■ SHORT PROBLEM ■
Identify every line in the entries below that contains the string "shortInstrumentName", and copy each of those lines in full.

━━━━━━━━━━━━━━━━

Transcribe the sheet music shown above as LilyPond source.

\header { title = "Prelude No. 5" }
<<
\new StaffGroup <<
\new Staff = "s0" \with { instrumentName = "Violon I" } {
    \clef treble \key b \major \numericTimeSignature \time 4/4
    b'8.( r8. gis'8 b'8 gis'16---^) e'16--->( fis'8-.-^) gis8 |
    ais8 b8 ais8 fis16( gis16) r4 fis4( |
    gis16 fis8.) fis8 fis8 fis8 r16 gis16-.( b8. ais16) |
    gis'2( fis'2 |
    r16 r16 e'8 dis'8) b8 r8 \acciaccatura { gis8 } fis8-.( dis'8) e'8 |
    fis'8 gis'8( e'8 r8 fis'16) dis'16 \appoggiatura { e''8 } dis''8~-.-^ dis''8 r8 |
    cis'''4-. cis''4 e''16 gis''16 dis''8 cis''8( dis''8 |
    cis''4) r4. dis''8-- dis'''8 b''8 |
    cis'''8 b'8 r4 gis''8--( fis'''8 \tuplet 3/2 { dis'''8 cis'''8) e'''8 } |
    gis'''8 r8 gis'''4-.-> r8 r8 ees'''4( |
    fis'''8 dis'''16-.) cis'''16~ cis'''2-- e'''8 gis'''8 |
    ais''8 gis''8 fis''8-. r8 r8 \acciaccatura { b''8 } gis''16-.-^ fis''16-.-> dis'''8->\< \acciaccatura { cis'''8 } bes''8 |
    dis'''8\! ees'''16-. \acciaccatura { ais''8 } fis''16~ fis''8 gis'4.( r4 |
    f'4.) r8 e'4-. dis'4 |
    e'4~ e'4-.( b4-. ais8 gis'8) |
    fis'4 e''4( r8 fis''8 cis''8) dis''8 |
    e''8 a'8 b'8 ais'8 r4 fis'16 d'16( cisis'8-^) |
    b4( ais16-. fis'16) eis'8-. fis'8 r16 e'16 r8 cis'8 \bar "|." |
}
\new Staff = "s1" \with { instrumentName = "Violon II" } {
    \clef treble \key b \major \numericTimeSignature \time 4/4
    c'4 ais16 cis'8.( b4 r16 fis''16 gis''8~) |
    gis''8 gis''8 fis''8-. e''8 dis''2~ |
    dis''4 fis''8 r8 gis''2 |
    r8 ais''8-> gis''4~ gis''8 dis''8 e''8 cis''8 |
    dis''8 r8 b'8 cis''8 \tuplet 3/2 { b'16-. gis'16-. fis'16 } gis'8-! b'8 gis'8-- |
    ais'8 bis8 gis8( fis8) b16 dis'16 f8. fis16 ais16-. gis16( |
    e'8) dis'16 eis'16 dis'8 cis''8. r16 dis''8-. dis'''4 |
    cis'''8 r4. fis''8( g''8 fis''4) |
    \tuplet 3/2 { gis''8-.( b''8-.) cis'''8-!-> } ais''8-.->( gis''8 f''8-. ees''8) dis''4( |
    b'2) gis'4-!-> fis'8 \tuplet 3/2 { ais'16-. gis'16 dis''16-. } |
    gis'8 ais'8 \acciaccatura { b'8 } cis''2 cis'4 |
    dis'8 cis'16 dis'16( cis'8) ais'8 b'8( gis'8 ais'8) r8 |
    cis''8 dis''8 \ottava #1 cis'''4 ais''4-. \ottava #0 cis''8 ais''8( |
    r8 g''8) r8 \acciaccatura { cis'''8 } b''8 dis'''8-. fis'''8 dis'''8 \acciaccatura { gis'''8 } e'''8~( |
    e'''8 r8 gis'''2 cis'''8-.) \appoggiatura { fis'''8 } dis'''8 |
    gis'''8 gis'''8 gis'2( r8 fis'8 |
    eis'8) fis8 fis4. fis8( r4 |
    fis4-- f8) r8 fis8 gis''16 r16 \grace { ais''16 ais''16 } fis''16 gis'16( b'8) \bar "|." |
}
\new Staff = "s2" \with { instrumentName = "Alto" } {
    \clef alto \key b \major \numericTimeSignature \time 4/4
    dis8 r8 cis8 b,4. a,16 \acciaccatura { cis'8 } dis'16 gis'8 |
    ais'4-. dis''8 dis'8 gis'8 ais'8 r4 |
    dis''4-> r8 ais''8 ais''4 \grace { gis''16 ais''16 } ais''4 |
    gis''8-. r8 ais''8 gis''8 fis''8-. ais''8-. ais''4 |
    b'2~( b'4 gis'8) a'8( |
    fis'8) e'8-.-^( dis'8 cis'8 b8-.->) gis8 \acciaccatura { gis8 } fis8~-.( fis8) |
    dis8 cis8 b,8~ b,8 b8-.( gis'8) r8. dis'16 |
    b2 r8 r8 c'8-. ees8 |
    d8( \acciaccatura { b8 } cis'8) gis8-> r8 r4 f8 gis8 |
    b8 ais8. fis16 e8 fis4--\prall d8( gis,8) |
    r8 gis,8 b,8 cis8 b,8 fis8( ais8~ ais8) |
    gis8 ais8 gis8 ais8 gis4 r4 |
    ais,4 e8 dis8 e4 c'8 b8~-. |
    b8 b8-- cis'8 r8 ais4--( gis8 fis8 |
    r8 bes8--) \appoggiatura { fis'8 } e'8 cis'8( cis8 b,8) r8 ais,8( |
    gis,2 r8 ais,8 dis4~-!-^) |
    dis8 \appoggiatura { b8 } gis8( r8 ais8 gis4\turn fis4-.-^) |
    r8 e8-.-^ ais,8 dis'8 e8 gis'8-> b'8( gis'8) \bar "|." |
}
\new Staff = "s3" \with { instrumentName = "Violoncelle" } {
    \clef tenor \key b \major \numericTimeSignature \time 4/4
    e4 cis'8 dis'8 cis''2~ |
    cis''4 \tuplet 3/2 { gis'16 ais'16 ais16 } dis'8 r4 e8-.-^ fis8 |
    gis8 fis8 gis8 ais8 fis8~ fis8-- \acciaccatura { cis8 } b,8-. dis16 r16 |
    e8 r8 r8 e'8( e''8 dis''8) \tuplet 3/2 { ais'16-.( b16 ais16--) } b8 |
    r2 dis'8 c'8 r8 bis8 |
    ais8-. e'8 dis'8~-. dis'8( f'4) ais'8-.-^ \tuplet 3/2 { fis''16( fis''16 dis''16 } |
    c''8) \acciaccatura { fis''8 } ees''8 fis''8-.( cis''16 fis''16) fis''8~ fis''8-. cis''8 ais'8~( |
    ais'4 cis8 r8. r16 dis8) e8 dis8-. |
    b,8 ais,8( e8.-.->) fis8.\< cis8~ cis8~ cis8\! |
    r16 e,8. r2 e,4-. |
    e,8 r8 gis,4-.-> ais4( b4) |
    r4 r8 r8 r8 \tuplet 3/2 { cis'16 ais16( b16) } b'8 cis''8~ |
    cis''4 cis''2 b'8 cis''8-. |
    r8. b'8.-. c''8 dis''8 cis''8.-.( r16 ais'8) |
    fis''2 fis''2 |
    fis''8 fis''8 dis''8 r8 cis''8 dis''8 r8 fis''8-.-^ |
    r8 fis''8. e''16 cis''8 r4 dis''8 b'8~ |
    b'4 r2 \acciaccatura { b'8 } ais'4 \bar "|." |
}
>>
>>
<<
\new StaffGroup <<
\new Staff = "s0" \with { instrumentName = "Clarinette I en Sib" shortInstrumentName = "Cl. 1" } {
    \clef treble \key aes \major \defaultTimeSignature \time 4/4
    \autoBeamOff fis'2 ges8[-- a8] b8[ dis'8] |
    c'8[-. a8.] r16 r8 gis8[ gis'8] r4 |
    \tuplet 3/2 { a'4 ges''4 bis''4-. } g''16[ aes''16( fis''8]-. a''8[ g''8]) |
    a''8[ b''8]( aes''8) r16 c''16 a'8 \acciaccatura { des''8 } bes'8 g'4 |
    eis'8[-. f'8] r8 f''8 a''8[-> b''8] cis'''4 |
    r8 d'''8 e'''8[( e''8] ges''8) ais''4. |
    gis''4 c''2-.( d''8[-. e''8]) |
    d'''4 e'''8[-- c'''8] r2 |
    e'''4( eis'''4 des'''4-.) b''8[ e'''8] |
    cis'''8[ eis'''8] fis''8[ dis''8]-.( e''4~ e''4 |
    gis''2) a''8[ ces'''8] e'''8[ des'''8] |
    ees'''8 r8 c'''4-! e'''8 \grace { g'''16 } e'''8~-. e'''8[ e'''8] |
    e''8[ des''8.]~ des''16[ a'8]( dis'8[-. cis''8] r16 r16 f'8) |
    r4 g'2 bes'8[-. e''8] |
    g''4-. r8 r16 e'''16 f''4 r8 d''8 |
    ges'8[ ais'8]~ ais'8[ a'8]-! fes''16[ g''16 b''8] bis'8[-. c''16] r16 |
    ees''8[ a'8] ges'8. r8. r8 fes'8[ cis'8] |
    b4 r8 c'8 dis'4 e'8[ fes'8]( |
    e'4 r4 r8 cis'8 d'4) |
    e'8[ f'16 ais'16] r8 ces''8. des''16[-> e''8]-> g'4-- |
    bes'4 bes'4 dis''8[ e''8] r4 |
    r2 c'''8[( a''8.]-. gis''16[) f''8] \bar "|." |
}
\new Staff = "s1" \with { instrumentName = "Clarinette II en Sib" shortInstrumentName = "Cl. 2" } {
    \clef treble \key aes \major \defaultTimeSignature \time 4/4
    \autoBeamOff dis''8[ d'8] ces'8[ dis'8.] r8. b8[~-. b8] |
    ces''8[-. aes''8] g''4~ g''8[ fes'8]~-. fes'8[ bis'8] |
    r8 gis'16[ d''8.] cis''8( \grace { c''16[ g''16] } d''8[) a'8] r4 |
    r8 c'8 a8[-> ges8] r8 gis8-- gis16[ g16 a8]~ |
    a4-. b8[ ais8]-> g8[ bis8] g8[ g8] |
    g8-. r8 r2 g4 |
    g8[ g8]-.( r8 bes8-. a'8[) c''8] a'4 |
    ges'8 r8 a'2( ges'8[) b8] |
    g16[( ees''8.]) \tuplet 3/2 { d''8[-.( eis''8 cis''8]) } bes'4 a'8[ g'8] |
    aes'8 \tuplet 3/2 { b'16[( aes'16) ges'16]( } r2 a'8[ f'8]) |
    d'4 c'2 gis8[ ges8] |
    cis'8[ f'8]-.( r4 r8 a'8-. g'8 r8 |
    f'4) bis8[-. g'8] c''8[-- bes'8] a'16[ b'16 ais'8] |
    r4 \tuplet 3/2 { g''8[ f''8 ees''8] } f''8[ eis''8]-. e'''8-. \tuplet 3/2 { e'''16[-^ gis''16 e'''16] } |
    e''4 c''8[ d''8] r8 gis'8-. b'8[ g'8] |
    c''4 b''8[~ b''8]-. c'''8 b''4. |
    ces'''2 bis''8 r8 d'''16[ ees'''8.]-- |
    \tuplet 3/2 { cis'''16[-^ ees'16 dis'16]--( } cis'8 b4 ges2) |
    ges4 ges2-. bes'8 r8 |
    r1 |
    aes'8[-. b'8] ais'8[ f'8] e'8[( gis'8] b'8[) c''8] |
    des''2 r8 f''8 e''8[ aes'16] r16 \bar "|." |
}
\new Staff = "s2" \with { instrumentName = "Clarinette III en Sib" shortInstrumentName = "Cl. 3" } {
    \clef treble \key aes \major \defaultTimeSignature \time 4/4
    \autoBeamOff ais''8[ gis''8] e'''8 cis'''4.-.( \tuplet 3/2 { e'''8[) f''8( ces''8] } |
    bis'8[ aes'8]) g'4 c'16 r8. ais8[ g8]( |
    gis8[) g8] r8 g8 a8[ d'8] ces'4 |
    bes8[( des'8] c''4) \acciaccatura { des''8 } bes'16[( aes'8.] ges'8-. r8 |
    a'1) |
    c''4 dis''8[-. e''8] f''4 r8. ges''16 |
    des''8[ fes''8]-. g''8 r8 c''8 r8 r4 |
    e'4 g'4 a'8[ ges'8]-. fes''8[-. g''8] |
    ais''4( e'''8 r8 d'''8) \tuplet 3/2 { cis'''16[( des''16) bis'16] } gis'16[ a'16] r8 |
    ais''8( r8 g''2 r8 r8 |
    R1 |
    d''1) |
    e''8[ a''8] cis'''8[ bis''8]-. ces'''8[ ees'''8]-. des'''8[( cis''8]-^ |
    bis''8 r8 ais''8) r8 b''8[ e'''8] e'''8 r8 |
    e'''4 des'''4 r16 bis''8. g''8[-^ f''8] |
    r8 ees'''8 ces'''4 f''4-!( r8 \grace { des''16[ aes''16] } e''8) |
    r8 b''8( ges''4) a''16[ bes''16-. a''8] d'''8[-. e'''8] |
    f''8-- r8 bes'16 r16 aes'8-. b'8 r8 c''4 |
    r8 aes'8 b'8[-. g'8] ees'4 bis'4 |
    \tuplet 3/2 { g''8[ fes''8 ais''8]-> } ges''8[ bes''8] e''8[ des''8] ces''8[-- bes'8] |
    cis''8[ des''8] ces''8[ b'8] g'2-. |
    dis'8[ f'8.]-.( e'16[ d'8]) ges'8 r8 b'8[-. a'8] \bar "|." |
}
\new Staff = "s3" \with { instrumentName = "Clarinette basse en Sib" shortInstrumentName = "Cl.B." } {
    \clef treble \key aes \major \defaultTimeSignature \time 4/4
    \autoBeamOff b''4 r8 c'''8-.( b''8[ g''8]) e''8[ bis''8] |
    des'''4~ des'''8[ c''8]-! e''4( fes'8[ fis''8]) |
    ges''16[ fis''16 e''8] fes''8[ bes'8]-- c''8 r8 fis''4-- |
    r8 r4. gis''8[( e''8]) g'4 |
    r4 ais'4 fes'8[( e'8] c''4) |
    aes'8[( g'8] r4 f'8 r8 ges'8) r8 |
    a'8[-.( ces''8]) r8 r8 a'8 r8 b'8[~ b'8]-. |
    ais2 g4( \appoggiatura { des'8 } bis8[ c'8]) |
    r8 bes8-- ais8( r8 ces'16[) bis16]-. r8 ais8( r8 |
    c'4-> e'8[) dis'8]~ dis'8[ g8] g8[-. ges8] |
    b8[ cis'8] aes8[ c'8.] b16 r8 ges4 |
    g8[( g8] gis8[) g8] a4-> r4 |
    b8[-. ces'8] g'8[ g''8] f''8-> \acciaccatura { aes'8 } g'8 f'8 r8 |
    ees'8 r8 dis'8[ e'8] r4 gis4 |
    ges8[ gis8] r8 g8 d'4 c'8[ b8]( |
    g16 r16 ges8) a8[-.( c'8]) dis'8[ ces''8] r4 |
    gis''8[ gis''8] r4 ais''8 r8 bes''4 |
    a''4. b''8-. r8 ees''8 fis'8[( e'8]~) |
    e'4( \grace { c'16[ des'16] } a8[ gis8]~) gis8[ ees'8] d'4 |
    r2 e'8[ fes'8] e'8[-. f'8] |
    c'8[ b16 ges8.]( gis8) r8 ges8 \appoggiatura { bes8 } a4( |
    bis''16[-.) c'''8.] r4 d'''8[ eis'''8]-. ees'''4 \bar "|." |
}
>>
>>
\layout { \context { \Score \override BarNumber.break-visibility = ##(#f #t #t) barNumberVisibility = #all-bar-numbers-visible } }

━━━━━━━━━━━━━━━━

■ SOLUTION FOR THIS TASK ■
\new Staff = "s0" \with { instrumentName = "Clarinette I en Sib" shortInstrumentName = "Cl. 1" } {
\new Staff = "s1" \with { instrumentName = "Clarinette II en Sib" shortInstrumentName = "Cl. 2" } {
\new Staff = "s2" \with { instrumentName = "Clarinette III en Sib" shortInstrumentName = "Cl. 3" } {
\new Staff = "s3" \with { instrumentName = "Clarinette basse en Sib" shortInstrumentName = "Cl.B." } {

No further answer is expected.